Omit every picture and write out the rest of the records exactly.

________

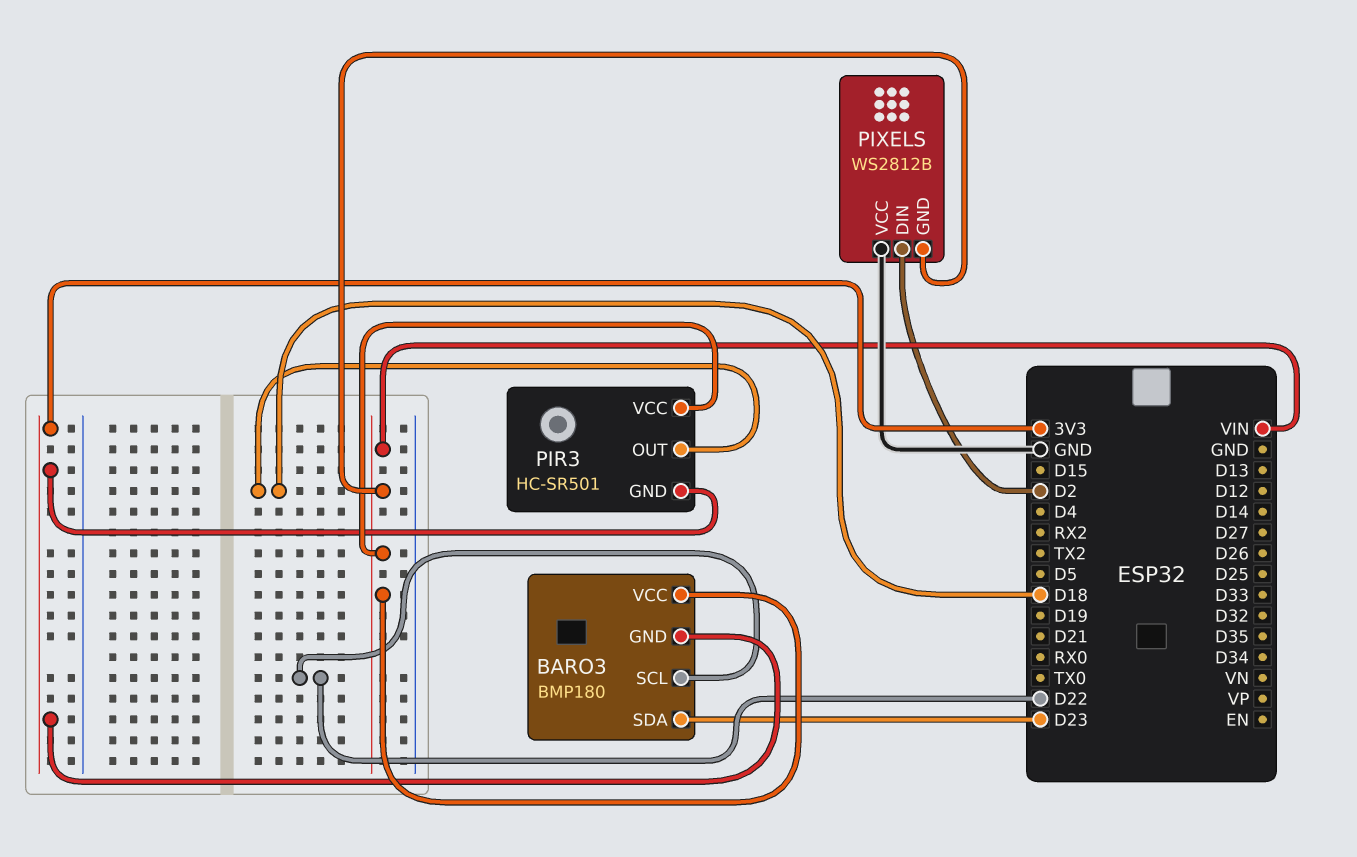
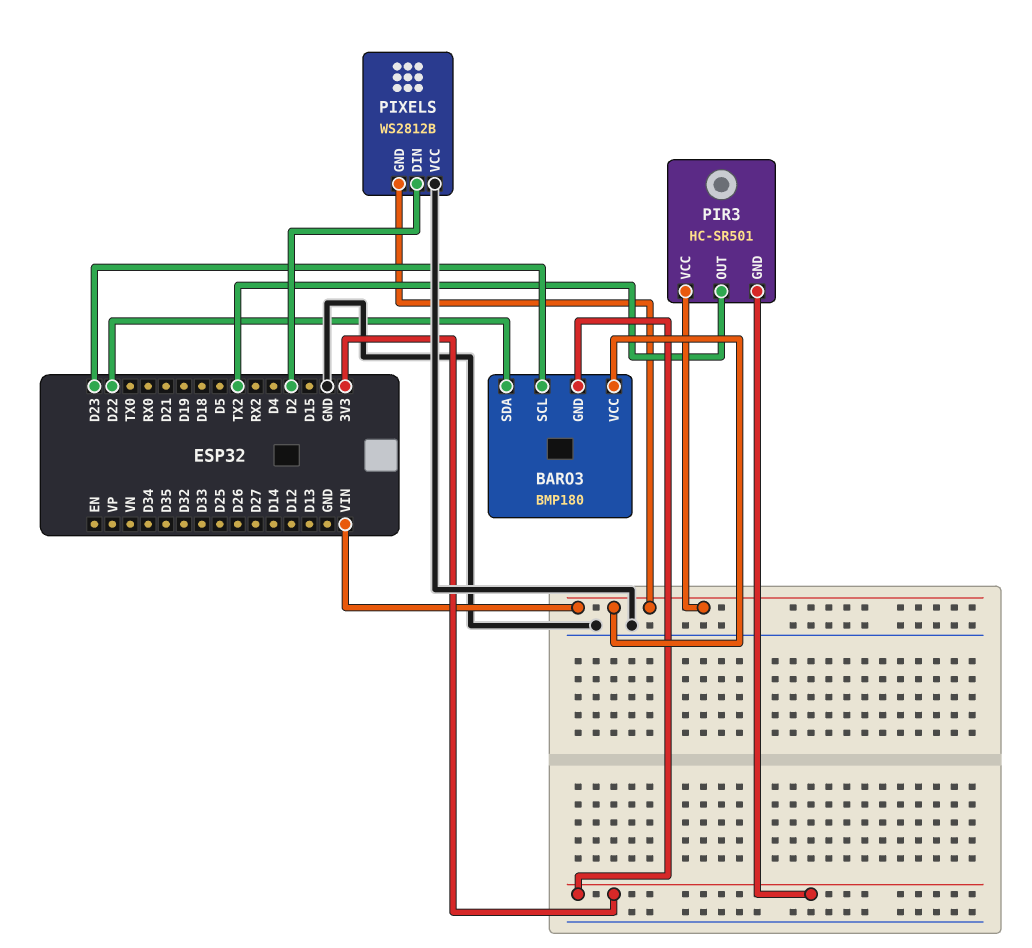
BARO3 pin SCL: D22 -> D23
BARO3 pin SDA: D23 -> D22
PIR3 pin OUT: D18 -> TX2

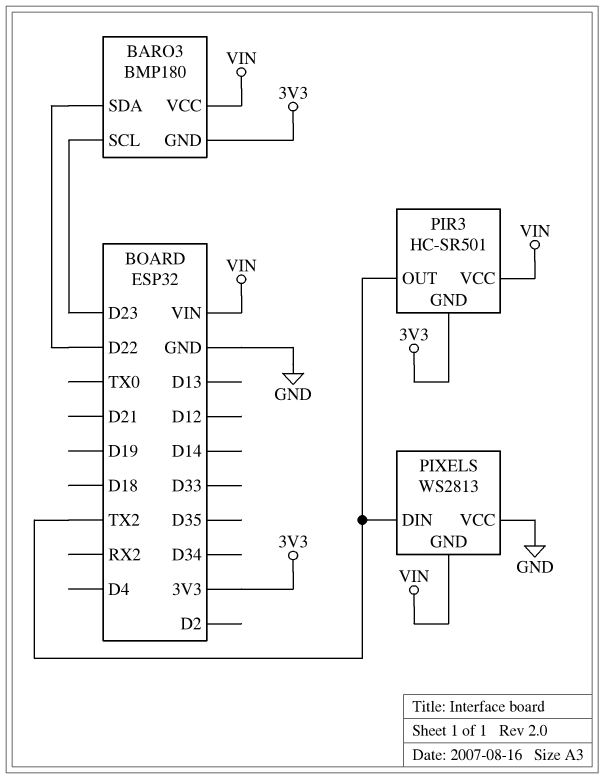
PIXELS: WS2812B -> WS2813
PIXELS pin DIN: D2 -> TX2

________

▸ YOUR SOLUTION:
BARO3 pin SCL: D22 -> D23
BARO3 pin SDA: D23 -> D22
PIR3 pin OUT: D18 -> TX2

PIXELS: WS2812B -> WS2813
PIXELS pin DIN: D2 -> TX2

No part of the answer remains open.